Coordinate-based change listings
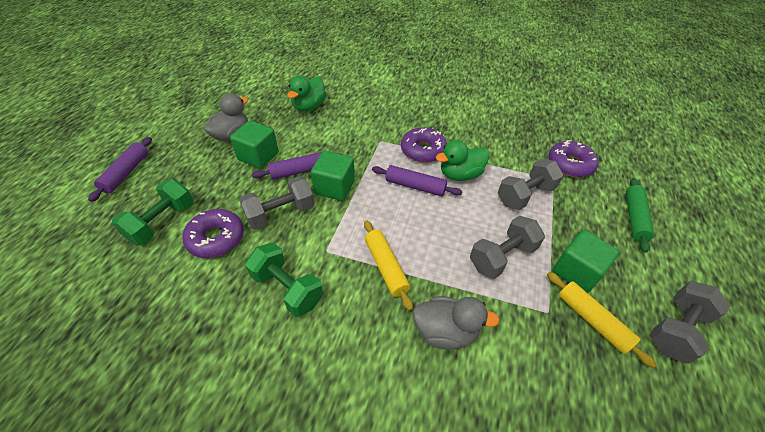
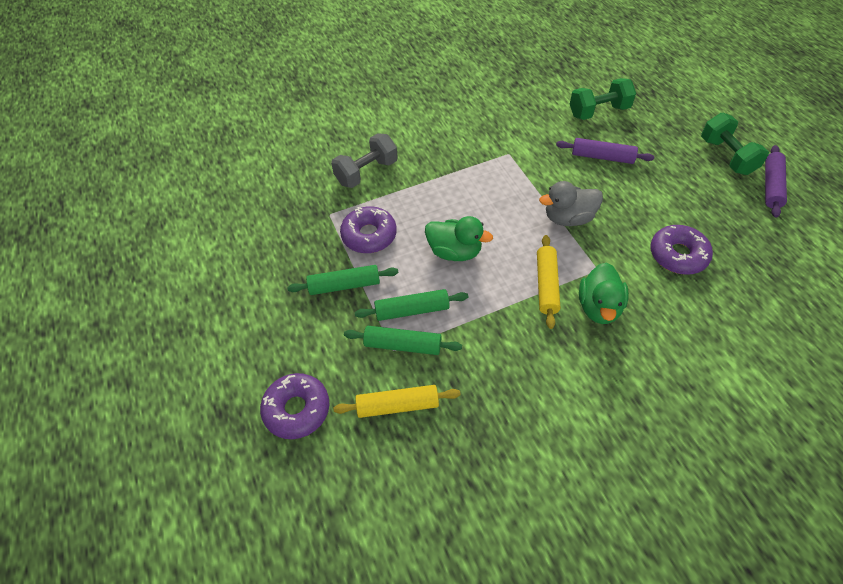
green cube: 3 -> 0
green rolling pin: 1 -> 3
grey duck: 2 -> 1
grey dumbbell: 4 -> 1
purple rolling pin: 3 -> 2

▶ [Required action]:
Copy exactly, and only, the lines from the line that contains "grey duck: 2 -> 1" through the end of the data above.

▶ [Your solution]:
grey duck: 2 -> 1
grey dumbbell: 4 -> 1
purple rolling pin: 3 -> 2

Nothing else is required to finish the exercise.